## Work task
Write out exactly the lines that run from the one containing "RELAY pin IN2: D3 -> D10" to the end of the entries below, with both end lines included.

## Study material
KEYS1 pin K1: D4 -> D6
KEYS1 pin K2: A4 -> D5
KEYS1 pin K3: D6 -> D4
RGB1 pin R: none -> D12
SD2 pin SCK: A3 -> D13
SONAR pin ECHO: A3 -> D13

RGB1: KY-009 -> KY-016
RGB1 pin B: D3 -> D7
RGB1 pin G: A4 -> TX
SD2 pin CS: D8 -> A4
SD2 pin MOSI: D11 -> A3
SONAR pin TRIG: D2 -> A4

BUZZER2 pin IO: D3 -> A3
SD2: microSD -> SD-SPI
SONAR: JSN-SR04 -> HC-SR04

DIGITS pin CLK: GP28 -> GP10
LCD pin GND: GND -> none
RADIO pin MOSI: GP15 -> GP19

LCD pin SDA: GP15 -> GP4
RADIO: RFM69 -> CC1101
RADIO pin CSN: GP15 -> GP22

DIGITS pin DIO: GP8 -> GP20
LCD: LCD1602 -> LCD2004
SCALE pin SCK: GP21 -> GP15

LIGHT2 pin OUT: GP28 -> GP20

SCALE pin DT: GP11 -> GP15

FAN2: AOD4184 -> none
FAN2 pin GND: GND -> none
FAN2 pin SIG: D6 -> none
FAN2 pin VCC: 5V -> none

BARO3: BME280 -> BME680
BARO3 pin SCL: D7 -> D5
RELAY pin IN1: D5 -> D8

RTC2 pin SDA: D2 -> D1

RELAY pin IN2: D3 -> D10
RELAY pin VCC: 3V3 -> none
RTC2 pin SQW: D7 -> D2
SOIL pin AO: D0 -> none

## Your response
RELAY pin IN2: D3 -> D10
RELAY pin VCC: 3V3 -> none
RTC2 pin SQW: D7 -> D2
SOIL pin AO: D0 -> none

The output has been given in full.